▶ [What the task requires]:
Collect every line of the records below that contains the word "none".
[Study material — start]
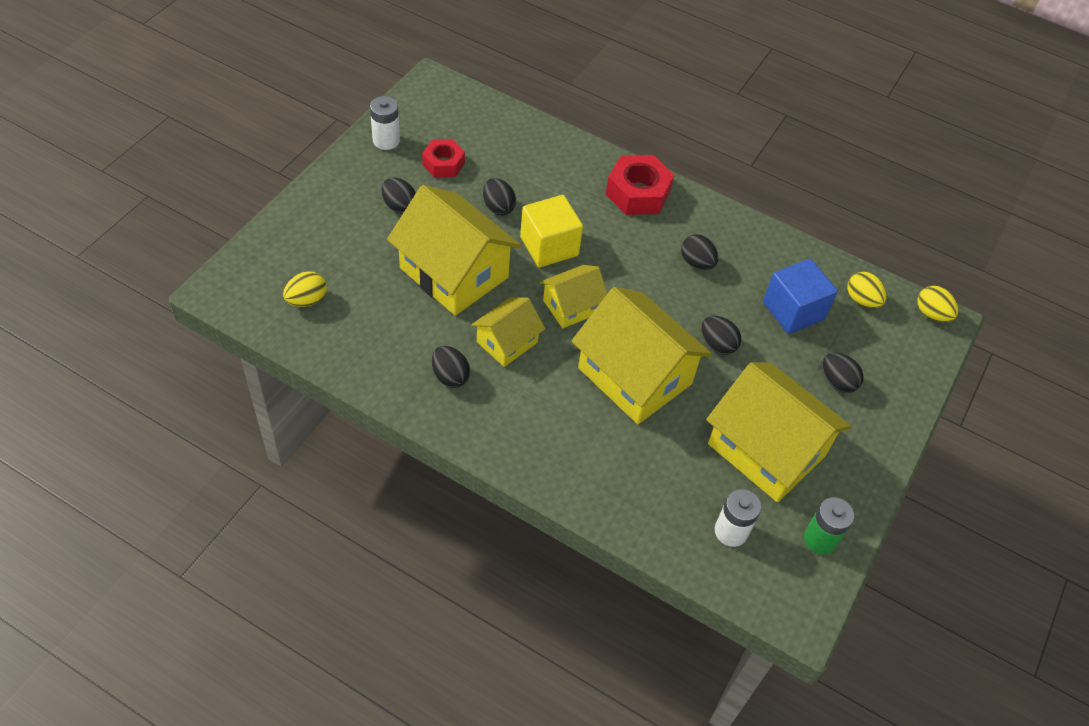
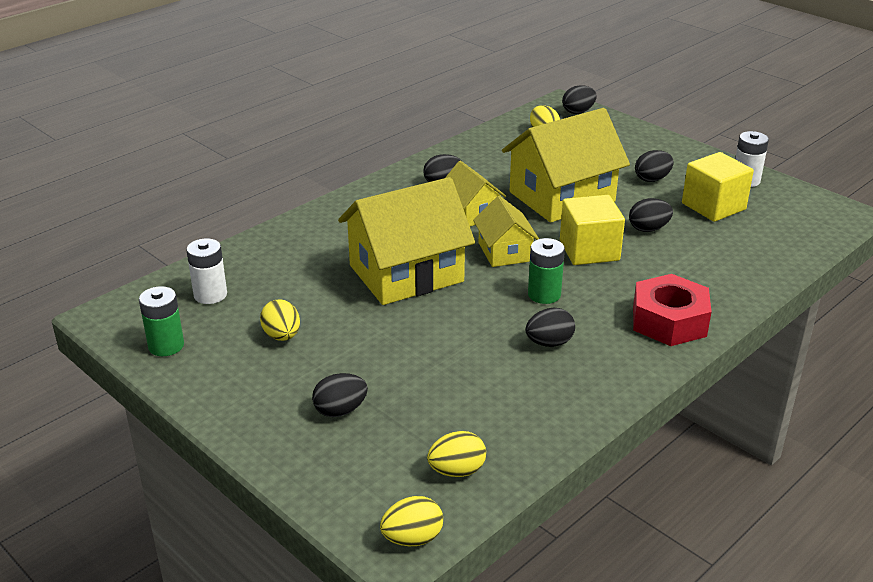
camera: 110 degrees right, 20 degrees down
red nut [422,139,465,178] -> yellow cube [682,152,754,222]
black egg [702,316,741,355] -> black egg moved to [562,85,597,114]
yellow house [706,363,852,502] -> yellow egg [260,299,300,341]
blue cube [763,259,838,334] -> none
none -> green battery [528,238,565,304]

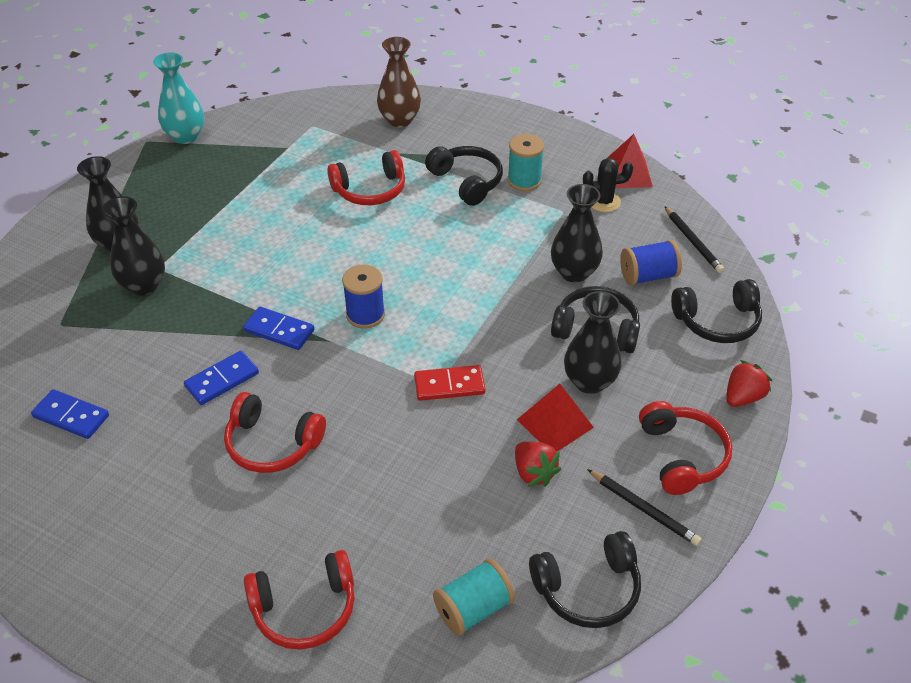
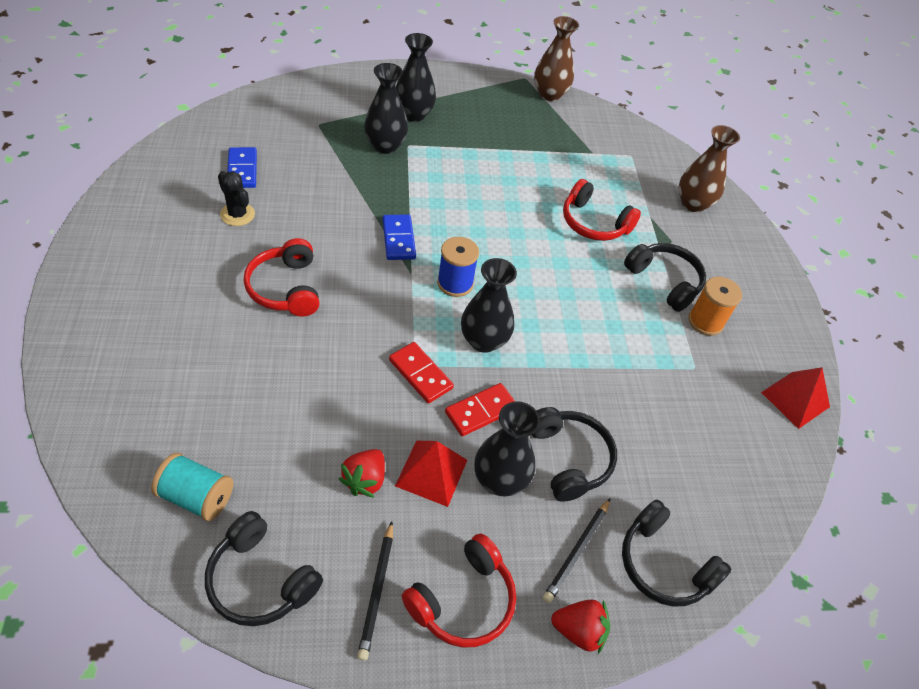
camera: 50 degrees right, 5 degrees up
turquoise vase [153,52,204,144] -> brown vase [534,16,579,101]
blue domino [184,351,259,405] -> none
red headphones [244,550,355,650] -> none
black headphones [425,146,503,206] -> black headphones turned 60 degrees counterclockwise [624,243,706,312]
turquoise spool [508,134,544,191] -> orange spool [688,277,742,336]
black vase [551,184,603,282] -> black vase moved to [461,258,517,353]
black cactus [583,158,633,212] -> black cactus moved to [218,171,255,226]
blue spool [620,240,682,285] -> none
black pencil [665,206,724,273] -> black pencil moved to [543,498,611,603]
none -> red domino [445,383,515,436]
[Study material — finish]
▶ [Result of this exercise]:
blue cube [763,259,838,334] -> none
none -> green battery [528,238,565,304]
blue domino [184,351,259,405] -> none
red headphones [244,550,355,650] -> none
blue spool [620,240,682,285] -> none
none -> red domino [445,383,515,436]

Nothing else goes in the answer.